→ Exercise objective: Only the lines from the start of the data through the line containing "type=move; before=CRIMSON STICK" should be written out, exactly as they are, with both ends included and the pictures left out.

→ Records to process:

**********

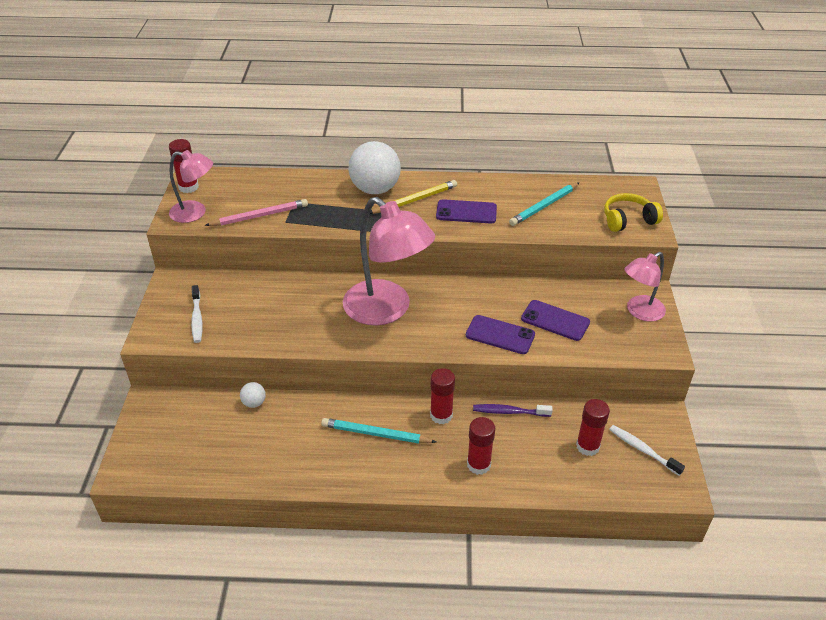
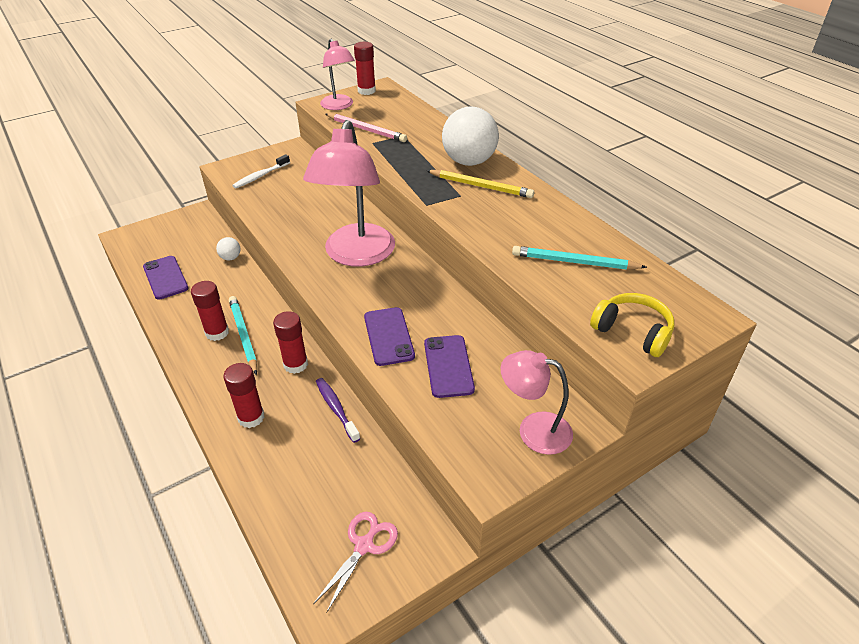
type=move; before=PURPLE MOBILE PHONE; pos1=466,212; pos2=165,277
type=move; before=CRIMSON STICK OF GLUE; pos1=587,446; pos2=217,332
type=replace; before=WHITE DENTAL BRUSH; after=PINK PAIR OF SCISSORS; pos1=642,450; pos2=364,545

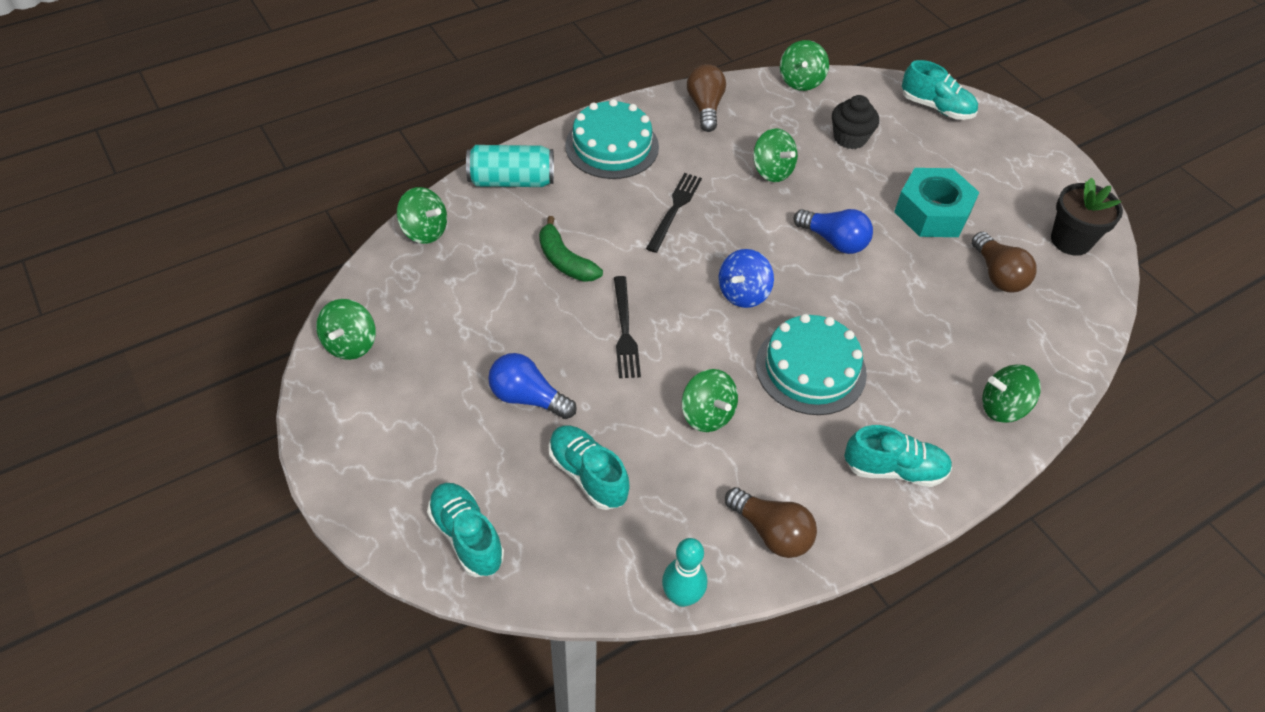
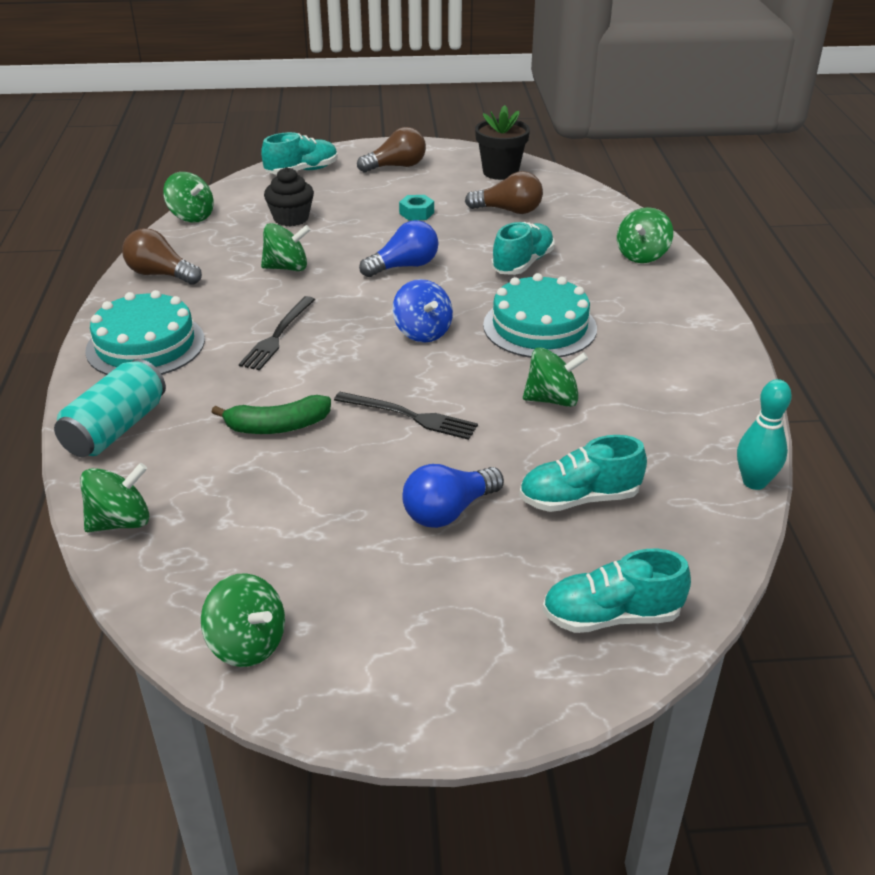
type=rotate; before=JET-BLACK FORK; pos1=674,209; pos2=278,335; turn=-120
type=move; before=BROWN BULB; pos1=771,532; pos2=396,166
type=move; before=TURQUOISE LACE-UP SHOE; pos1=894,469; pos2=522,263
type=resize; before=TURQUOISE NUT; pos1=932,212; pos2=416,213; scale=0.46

**********

→ Your solution:
type=move; before=PURPLE MOBILE PHONE; pos1=466,212; pos2=165,277
type=move; before=CRIMSON STICK OF GLUE; pos1=587,446; pos2=217,332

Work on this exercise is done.